§ Try it: Of all the entries below, only the lines from the one with "red round brick F3" up to and including the one with "blue brick G6" are to be duplicated exactly.
BEGIN Input records
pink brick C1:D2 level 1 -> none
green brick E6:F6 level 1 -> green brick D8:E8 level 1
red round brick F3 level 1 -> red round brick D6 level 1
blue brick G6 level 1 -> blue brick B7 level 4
END Input records
BEGIN Input records
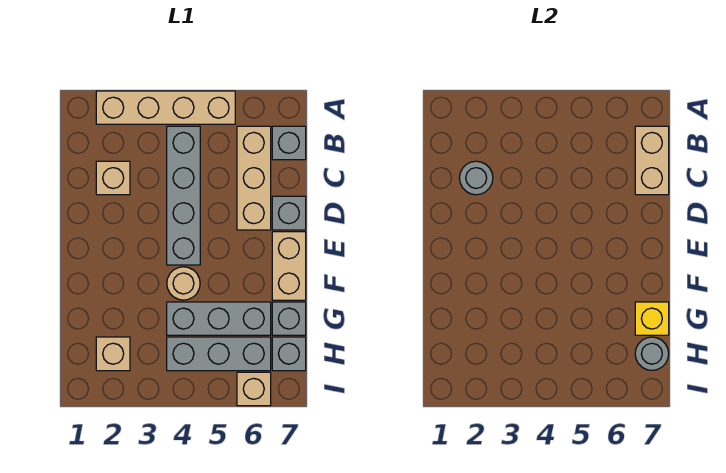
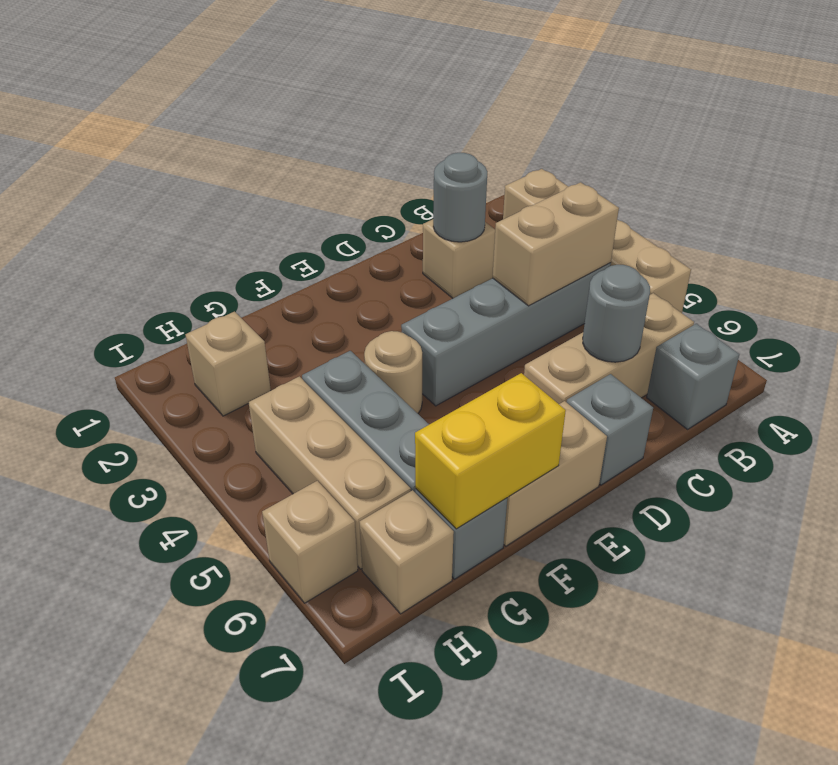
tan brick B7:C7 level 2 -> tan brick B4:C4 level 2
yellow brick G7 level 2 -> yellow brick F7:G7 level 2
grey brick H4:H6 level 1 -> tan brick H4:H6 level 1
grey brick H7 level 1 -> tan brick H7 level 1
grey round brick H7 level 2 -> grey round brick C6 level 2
END Input records
§ Problem solution:
red round brick F3 level 1 -> red round brick D6 level 1
blue brick G6 level 1 -> blue brick B7 level 4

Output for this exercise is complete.